PROBLEM>
When the line with "camera: 30 degrees right, 20 degrees down" appears below, start repeating lines exactly, and keep going through the line with "(487, 254) = (563, 425): yellow"; add nothing outside that span.

DATASET>
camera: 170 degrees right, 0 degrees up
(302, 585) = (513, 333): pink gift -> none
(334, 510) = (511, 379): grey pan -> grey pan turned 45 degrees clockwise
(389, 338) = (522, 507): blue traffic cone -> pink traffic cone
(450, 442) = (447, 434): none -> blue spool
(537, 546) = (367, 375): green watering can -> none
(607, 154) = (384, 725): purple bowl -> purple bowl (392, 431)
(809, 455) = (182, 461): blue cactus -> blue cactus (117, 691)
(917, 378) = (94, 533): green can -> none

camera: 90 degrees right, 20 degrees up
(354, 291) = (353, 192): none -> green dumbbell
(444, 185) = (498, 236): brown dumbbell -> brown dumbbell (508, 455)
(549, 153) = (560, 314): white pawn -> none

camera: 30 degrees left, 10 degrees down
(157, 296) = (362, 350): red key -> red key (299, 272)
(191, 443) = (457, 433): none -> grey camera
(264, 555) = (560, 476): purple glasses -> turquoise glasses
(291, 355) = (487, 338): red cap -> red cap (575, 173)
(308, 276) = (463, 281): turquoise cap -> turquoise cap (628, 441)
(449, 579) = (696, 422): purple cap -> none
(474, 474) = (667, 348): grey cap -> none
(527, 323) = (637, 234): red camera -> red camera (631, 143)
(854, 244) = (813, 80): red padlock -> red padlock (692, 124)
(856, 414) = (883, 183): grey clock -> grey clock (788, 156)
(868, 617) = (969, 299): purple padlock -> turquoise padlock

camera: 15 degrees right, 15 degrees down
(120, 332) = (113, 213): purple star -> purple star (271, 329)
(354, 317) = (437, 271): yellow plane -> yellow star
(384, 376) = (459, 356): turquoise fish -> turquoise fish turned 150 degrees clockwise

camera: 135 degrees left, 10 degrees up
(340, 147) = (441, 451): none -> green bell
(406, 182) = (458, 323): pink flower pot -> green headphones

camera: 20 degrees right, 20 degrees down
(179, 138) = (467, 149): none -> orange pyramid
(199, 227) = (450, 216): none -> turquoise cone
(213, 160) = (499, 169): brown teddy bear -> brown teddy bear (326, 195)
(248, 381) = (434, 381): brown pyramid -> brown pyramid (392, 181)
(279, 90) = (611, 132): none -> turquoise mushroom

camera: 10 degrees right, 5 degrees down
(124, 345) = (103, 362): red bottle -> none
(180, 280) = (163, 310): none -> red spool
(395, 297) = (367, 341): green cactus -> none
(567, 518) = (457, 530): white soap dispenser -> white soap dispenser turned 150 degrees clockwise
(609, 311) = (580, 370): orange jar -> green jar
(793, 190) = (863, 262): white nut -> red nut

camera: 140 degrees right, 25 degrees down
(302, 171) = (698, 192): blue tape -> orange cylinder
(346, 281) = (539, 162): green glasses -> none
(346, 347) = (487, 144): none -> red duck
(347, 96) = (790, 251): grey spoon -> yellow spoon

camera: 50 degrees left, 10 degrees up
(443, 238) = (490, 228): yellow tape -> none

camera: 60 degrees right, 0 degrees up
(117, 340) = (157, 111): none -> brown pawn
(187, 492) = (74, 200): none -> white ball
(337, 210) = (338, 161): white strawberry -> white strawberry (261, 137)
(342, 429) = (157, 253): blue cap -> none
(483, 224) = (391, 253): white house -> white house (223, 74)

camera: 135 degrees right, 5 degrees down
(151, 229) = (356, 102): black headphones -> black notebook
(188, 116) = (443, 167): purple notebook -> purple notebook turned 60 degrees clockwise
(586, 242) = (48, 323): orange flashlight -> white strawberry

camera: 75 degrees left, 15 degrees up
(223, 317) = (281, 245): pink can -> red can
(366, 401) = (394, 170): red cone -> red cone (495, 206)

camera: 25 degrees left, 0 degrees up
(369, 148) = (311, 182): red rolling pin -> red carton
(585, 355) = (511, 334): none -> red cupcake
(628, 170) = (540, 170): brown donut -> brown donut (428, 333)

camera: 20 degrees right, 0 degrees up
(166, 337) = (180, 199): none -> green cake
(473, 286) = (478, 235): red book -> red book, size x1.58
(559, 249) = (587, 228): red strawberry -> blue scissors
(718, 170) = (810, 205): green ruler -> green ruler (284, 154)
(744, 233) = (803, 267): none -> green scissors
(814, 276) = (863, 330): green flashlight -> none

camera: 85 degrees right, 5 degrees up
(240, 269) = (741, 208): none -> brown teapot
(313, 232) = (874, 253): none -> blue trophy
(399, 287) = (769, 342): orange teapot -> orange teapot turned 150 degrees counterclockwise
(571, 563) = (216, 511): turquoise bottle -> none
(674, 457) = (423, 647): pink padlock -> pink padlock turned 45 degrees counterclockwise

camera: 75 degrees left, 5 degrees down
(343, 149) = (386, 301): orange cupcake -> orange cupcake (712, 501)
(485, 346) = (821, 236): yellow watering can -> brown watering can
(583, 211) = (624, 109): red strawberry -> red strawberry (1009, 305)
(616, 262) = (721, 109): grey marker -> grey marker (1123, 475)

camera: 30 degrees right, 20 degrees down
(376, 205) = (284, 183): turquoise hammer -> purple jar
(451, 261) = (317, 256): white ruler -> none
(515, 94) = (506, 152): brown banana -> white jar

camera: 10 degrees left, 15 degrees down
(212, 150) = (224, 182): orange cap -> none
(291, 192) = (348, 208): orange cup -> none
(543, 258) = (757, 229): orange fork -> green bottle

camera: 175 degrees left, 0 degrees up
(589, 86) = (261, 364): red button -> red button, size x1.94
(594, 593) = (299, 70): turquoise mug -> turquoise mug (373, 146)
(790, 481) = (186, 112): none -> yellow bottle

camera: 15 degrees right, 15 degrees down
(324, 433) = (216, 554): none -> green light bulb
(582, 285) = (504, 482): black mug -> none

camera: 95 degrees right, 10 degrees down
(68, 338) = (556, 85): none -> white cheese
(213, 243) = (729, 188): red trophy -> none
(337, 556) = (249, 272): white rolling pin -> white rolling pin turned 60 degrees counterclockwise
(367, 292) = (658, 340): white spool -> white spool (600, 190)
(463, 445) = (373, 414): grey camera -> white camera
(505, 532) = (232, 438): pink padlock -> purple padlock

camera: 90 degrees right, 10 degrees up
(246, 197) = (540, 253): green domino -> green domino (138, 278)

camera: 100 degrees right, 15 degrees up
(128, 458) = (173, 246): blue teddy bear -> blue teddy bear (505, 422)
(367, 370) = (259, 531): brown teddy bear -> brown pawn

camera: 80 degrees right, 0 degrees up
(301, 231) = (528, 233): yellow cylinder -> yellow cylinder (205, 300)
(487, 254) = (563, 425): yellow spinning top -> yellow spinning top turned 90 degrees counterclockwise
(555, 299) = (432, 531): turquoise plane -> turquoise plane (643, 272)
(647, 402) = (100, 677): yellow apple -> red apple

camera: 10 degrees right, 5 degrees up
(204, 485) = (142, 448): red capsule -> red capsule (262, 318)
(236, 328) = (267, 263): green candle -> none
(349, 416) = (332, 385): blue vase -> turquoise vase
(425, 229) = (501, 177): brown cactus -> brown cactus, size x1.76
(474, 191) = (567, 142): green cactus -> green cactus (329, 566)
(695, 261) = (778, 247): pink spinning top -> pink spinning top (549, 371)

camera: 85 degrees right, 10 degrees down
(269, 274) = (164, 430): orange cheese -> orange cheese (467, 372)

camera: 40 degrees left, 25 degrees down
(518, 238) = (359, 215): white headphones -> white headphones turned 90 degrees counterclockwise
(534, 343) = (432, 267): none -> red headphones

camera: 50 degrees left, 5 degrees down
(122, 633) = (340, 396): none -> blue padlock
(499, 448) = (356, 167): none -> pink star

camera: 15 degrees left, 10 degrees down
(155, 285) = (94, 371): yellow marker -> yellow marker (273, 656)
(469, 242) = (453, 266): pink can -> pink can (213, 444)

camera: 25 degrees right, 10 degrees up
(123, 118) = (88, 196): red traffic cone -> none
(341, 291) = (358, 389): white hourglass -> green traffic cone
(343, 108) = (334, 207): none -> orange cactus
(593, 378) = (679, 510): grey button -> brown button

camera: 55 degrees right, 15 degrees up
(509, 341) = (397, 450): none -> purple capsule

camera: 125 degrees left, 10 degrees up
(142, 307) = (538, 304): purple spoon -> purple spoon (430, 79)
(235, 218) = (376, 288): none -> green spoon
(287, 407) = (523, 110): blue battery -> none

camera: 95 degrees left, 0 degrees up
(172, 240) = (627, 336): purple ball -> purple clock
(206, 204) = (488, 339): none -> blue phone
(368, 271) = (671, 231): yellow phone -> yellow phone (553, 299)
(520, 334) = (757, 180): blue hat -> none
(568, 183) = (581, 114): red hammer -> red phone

ANSWER SECTION>
camera: 30 degrees right, 20 degrees down
(376, 205) = (284, 183): turquoise hammer -> purple jar
(451, 261) = (317, 256): white ruler -> none
(515, 94) = (506, 152): brown banana -> white jar

camera: 10 degrees left, 15 degrees down
(212, 150) = (224, 182): orange cap -> none
(291, 192) = (348, 208): orange cup -> none
(543, 258) = (757, 229): orange fork -> green bottle

camera: 175 degrees left, 0 degrees up
(589, 86) = (261, 364): red button -> red button, size x1.94
(594, 593) = (299, 70): turquoise mug -> turquoise mug (373, 146)
(790, 481) = (186, 112): none -> yellow bottle

camera: 15 degrees right, 15 degrees down
(324, 433) = (216, 554): none -> green light bulb
(582, 285) = (504, 482): black mug -> none

camera: 95 degrees right, 10 degrees down
(68, 338) = (556, 85): none -> white cheese
(213, 243) = (729, 188): red trophy -> none
(337, 556) = (249, 272): white rolling pin -> white rolling pin turned 60 degrees counterclockwise
(367, 292) = (658, 340): white spool -> white spool (600, 190)
(463, 445) = (373, 414): grey camera -> white camera
(505, 532) = (232, 438): pink padlock -> purple padlock

camera: 90 degrees right, 10 degrees up
(246, 197) = (540, 253): green domino -> green domino (138, 278)

camera: 100 degrees right, 15 degrees up
(128, 458) = (173, 246): blue teddy bear -> blue teddy bear (505, 422)
(367, 370) = (259, 531): brown teddy bear -> brown pawn

camera: 80 degrees right, 0 degrees up
(301, 231) = (528, 233): yellow cylinder -> yellow cylinder (205, 300)
(487, 254) = (563, 425): yellow spinning top -> yellow spinning top turned 90 degrees counterclockwise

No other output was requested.